EXERCISE INSTRUCTIONS →
The lines you return should be those containing the string "minus", taken from the data below.

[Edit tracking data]
====
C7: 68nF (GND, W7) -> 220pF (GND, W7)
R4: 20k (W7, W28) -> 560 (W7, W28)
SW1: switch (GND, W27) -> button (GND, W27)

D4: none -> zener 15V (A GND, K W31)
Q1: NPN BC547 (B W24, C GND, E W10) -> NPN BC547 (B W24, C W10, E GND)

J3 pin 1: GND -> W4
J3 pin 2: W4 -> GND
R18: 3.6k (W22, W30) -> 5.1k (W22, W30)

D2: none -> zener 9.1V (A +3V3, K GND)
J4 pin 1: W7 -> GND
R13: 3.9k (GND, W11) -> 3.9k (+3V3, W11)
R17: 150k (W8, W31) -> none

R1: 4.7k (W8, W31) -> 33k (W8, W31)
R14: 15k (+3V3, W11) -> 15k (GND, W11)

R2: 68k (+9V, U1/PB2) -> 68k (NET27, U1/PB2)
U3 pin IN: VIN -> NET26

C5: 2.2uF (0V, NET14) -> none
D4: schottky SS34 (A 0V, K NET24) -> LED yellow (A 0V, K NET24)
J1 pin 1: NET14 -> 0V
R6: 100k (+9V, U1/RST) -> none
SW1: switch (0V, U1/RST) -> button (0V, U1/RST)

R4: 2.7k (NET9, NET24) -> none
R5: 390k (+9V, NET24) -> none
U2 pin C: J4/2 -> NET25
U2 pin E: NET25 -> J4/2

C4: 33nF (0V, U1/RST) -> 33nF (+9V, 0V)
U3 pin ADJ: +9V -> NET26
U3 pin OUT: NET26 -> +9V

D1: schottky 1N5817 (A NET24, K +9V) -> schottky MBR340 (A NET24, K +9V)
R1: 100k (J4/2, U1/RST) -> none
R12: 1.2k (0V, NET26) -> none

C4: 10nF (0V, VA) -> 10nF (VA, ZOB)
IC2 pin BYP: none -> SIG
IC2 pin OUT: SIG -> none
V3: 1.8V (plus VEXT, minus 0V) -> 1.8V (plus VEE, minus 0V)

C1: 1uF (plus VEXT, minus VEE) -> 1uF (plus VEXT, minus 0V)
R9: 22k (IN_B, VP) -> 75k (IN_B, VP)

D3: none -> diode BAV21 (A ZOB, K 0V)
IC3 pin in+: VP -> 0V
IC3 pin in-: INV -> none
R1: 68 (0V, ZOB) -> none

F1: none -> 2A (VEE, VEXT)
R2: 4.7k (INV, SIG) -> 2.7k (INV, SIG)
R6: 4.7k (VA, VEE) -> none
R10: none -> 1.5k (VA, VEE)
====
WRITTEN ANSWER →
V3: 1.8V (plus VEXT, minus 0V) -> 1.8V (plus VEE, minus 0V)
C1: 1uF (plus VEXT, minus VEE) -> 1uF (plus VEXT, minus 0V)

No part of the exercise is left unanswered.